_DATA IN THIS EXERCISE_.
-- Opening Marker --

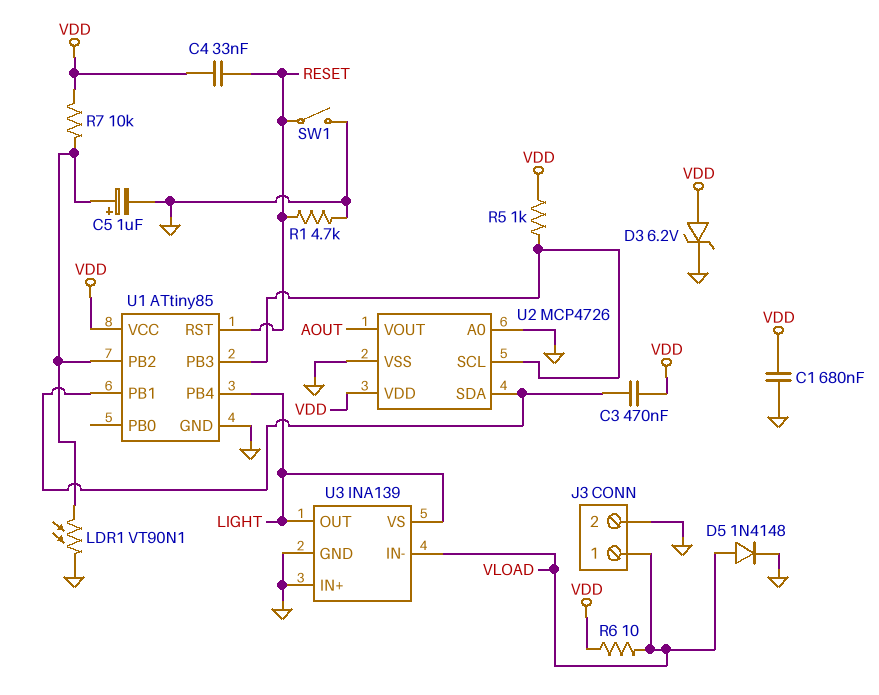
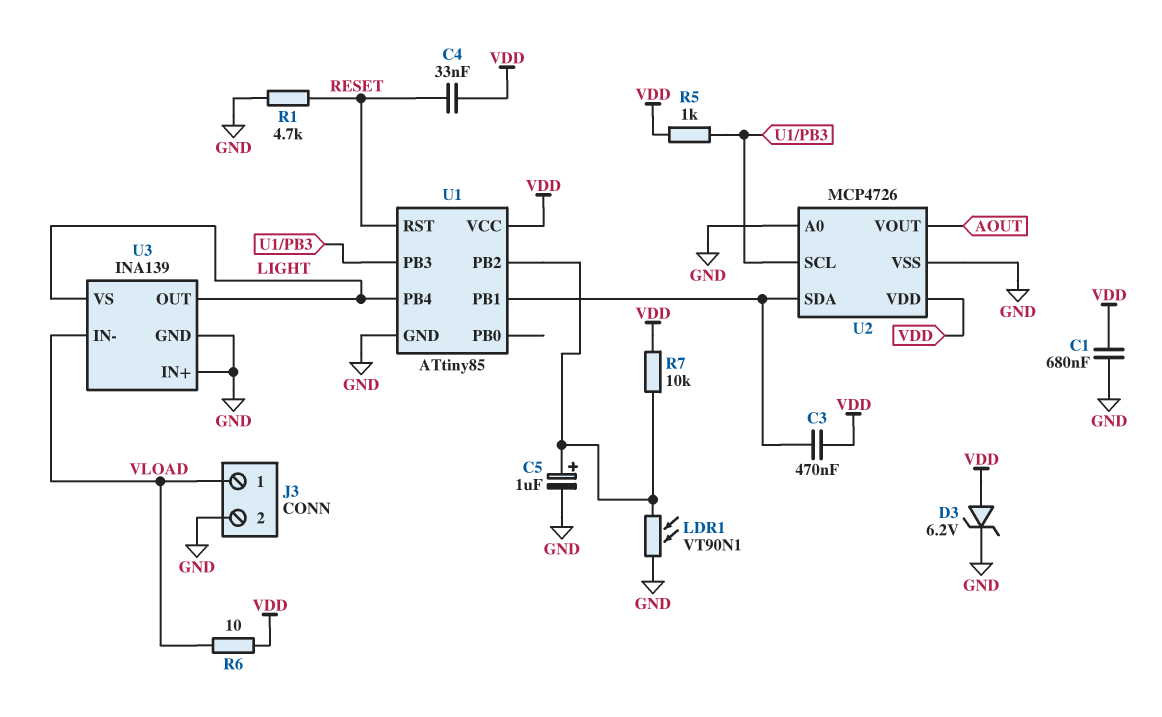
D5: diode 1N4148 (A VLOAD, K GND) -> none
SW1: switch (GND, RESET) -> none

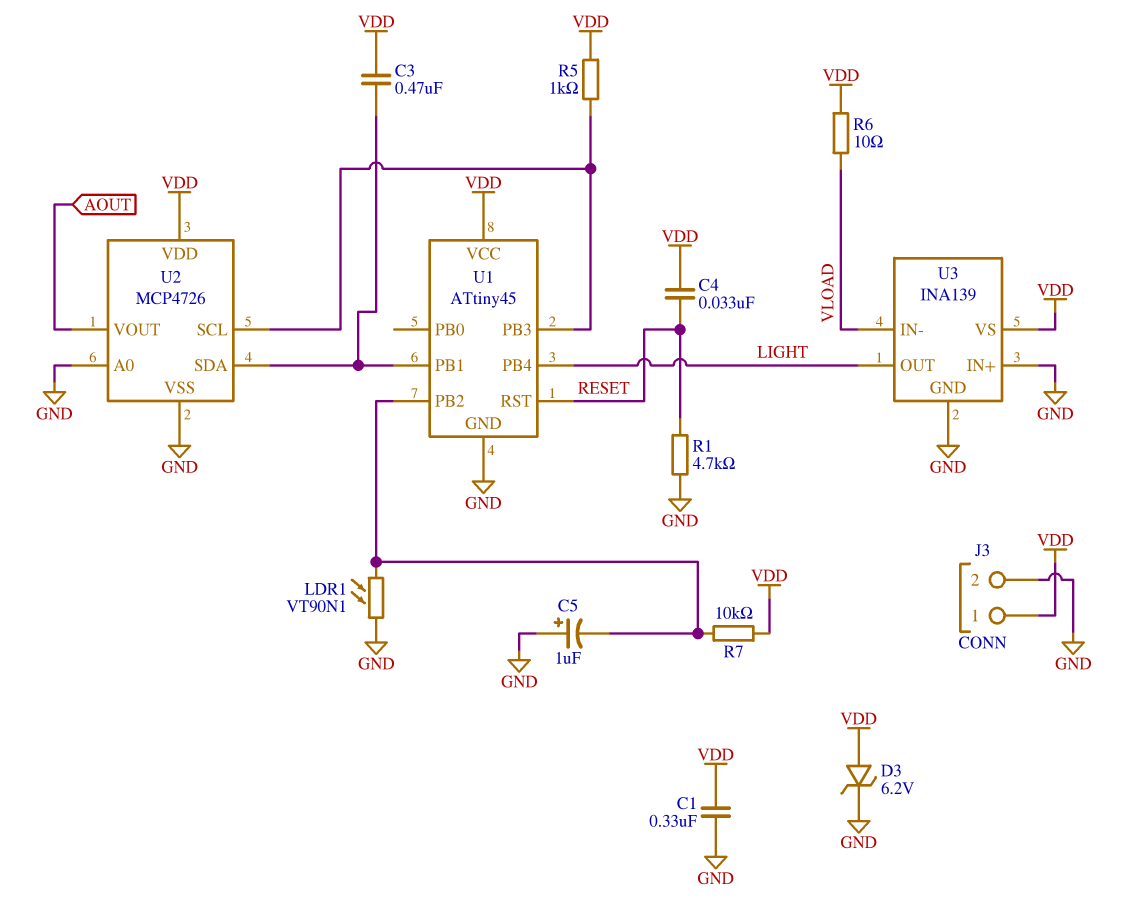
C1: 680nF (GND, VDD) -> 330nF (GND, VDD)
C5: 1uF (plus U1/PB2, minus GND) -> 1uF (plus GND, minus U1/PB2)
J3 pin 1: VLOAD -> VDD
U1: ATtiny85 -> ATtiny45
U3 pin VS: LIGHT -> VDD

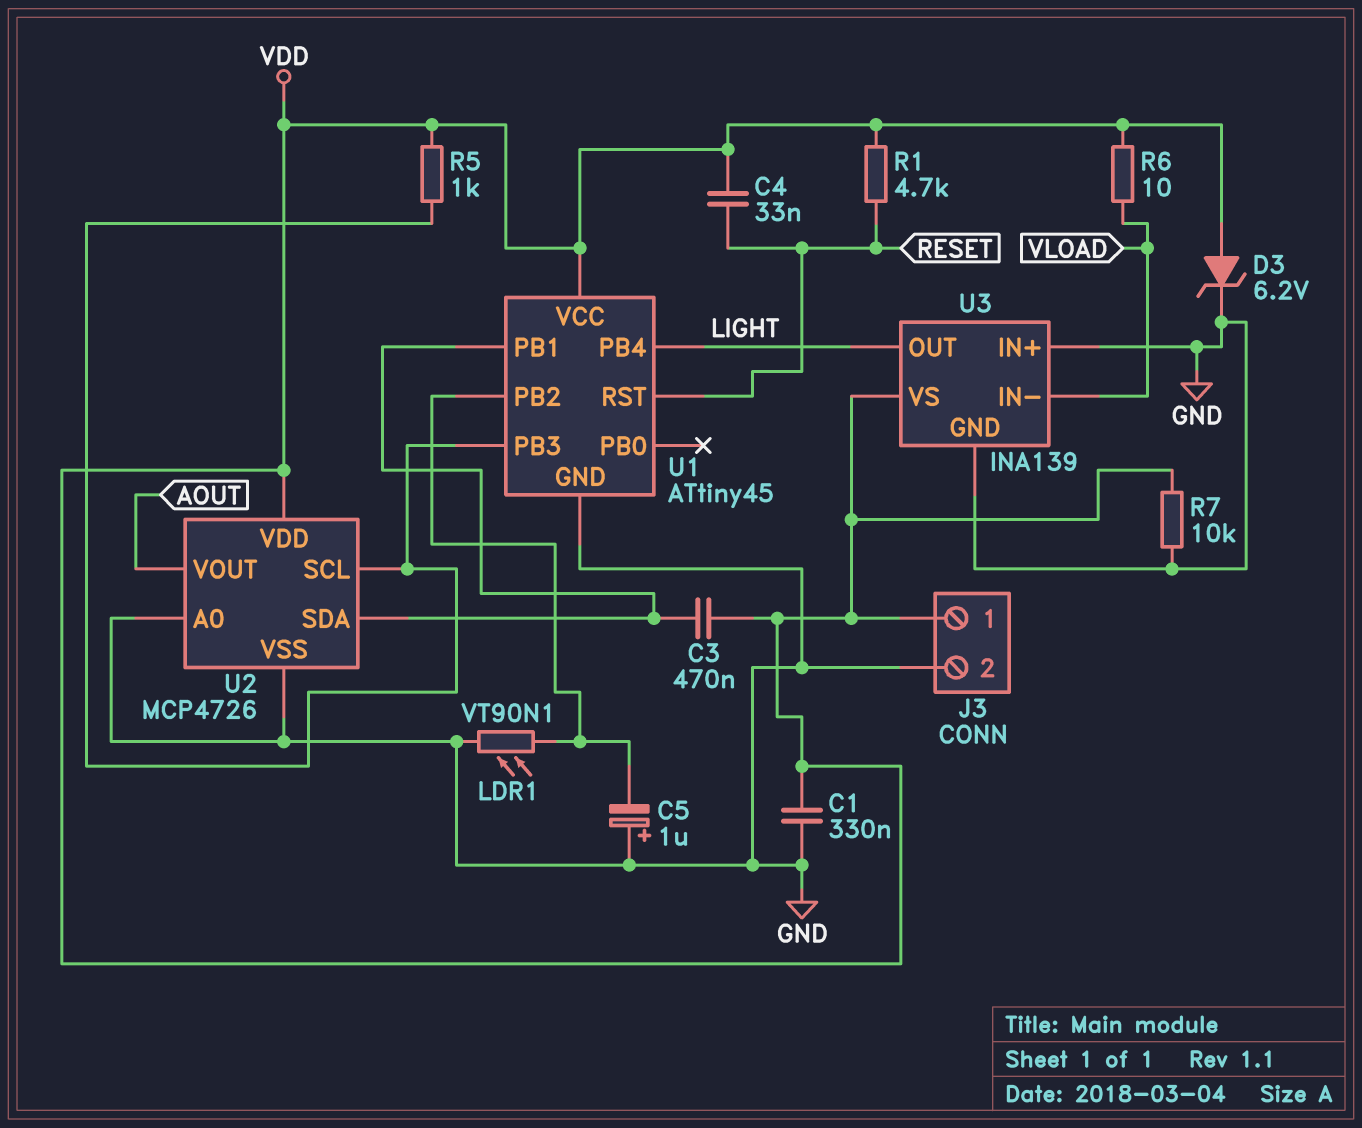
R1: 4.7k (GND, RESET) -> 4.7k (RESET, VDD)
R7: 10k (U1/PB2, VDD) -> 10k (GND, VDD)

-- Closing Marker --

_WHAT TO DO_. In the records above, locate the line with "U3 pin VS: LIGHT -> VDD"; output it and each line after it through the last one, exactly, omitting pictures.

_REPLY_.
U3 pin VS: LIGHT -> VDD

R1: 4.7k (GND, RESET) -> 4.7k (RESET, VDD)
R7: 10k (U1/PB2, VDD) -> 10k (GND, VDD)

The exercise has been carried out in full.